▶ **Records for this exercise**
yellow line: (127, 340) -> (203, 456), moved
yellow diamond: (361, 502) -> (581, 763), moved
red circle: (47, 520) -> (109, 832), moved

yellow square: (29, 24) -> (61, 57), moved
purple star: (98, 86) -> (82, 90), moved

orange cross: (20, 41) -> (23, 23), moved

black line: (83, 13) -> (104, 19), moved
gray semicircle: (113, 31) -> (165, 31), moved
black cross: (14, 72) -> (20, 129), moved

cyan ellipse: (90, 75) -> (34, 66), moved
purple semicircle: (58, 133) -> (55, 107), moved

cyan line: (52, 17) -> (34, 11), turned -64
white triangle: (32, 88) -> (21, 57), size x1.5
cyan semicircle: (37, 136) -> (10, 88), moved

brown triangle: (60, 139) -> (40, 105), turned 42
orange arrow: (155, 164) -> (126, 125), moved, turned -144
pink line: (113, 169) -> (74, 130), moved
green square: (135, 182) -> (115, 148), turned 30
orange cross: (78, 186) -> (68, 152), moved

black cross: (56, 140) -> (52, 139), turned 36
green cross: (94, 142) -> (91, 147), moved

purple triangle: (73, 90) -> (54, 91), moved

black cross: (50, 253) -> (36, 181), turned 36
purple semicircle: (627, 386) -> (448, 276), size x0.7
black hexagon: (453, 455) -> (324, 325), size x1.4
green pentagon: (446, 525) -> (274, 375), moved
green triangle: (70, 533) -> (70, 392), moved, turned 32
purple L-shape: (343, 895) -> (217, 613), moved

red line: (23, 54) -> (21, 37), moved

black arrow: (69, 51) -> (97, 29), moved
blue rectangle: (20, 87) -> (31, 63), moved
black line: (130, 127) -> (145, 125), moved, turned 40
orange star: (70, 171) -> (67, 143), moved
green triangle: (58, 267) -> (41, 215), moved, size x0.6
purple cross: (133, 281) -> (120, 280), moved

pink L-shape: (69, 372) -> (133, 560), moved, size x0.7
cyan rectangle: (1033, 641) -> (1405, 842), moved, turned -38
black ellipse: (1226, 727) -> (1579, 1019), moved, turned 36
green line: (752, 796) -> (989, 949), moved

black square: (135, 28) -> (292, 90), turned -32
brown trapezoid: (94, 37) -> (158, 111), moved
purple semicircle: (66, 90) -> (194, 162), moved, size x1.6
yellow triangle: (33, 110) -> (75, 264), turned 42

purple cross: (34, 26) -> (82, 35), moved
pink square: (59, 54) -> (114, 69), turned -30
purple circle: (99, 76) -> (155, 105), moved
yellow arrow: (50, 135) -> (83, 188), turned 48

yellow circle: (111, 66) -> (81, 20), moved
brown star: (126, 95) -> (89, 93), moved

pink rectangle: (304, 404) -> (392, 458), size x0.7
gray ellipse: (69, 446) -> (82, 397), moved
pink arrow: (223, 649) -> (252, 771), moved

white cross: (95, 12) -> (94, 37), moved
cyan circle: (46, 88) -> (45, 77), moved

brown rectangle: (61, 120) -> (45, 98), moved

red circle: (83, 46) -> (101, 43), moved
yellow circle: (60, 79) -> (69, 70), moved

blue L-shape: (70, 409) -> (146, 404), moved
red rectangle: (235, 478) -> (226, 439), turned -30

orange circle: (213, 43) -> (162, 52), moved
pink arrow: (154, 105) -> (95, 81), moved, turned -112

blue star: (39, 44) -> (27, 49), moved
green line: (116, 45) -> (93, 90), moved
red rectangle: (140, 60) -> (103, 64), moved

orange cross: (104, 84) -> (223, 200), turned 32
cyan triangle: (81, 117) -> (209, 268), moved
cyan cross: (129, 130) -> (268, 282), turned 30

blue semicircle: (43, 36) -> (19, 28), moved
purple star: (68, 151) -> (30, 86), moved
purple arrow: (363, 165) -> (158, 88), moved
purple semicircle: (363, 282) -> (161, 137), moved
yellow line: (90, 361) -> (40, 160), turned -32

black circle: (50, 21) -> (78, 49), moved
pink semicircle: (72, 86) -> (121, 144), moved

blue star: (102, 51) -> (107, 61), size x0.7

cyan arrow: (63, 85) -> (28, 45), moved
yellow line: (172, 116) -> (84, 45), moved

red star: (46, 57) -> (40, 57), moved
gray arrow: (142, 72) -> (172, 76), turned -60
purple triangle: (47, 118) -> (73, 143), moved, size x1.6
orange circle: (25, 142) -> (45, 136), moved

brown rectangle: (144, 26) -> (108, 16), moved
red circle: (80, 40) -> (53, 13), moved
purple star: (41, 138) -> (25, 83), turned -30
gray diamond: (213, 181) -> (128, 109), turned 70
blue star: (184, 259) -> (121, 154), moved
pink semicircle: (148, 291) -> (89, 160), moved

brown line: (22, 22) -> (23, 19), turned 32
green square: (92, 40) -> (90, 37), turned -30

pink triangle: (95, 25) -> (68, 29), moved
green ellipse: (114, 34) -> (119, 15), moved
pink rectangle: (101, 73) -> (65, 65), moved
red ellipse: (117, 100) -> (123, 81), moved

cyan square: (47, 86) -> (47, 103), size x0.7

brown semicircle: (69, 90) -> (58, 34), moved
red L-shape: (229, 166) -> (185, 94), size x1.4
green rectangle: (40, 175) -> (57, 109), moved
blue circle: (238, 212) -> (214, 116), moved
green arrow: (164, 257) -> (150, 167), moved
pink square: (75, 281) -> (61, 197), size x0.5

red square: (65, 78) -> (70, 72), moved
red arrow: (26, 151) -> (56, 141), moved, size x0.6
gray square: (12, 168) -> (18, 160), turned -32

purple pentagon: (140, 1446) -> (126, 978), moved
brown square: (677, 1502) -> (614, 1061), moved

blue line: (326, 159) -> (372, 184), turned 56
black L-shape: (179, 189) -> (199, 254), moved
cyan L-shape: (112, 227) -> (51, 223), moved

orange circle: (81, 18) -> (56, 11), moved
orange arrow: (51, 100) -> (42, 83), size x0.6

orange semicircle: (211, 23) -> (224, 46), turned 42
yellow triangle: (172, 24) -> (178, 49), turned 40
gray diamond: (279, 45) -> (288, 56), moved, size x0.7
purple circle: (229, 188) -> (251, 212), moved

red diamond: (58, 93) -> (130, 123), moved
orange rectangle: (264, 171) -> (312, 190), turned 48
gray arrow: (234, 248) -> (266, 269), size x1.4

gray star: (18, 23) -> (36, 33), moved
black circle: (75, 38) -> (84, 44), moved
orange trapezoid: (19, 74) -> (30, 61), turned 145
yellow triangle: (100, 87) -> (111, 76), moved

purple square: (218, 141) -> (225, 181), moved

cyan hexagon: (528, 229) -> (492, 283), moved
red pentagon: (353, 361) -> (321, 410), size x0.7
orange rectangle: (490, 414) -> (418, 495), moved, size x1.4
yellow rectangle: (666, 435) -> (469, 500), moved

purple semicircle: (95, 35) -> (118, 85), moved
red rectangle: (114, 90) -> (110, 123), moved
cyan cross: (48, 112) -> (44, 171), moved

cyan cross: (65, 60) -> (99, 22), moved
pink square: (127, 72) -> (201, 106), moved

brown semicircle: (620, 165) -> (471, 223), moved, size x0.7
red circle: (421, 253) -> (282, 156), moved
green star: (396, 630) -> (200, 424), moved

▶ **Requirement**
Write out word for word only the lines from the start of the entries down to the line with "purple semicircle: (66, 90)", please, including both ends.

▶ **Written solution**
yellow line: (127, 340) -> (203, 456), moved
yellow diamond: (361, 502) -> (581, 763), moved
red circle: (47, 520) -> (109, 832), moved

yellow square: (29, 24) -> (61, 57), moved
purple star: (98, 86) -> (82, 90), moved

orange cross: (20, 41) -> (23, 23), moved

black line: (83, 13) -> (104, 19), moved
gray semicircle: (113, 31) -> (165, 31), moved
black cross: (14, 72) -> (20, 129), moved

cyan ellipse: (90, 75) -> (34, 66), moved
purple semicircle: (58, 133) -> (55, 107), moved

cyan line: (52, 17) -> (34, 11), turned -64
white triangle: (32, 88) -> (21, 57), size x1.5
cyan semicircle: (37, 136) -> (10, 88), moved

brown triangle: (60, 139) -> (40, 105), turned 42
orange arrow: (155, 164) -> (126, 125), moved, turned -144
pink line: (113, 169) -> (74, 130), moved
green square: (135, 182) -> (115, 148), turned 30
orange cross: (78, 186) -> (68, 152), moved

black cross: (56, 140) -> (52, 139), turned 36
green cross: (94, 142) -> (91, 147), moved

purple triangle: (73, 90) -> (54, 91), moved

black cross: (50, 253) -> (36, 181), turned 36
purple semicircle: (627, 386) -> (448, 276), size x0.7
black hexagon: (453, 455) -> (324, 325), size x1.4
green pentagon: (446, 525) -> (274, 375), moved
green triangle: (70, 533) -> (70, 392), moved, turned 32
purple L-shape: (343, 895) -> (217, 613), moved

red line: (23, 54) -> (21, 37), moved

black arrow: (69, 51) -> (97, 29), moved
blue rectangle: (20, 87) -> (31, 63), moved
black line: (130, 127) -> (145, 125), moved, turned 40
orange star: (70, 171) -> (67, 143), moved
green triangle: (58, 267) -> (41, 215), moved, size x0.6
purple cross: (133, 281) -> (120, 280), moved

pink L-shape: (69, 372) -> (133, 560), moved, size x0.7
cyan rectangle: (1033, 641) -> (1405, 842), moved, turned -38
black ellipse: (1226, 727) -> (1579, 1019), moved, turned 36
green line: (752, 796) -> (989, 949), moved

black square: (135, 28) -> (292, 90), turned -32
brown trapezoid: (94, 37) -> (158, 111), moved
purple semicircle: (66, 90) -> (194, 162), moved, size x1.6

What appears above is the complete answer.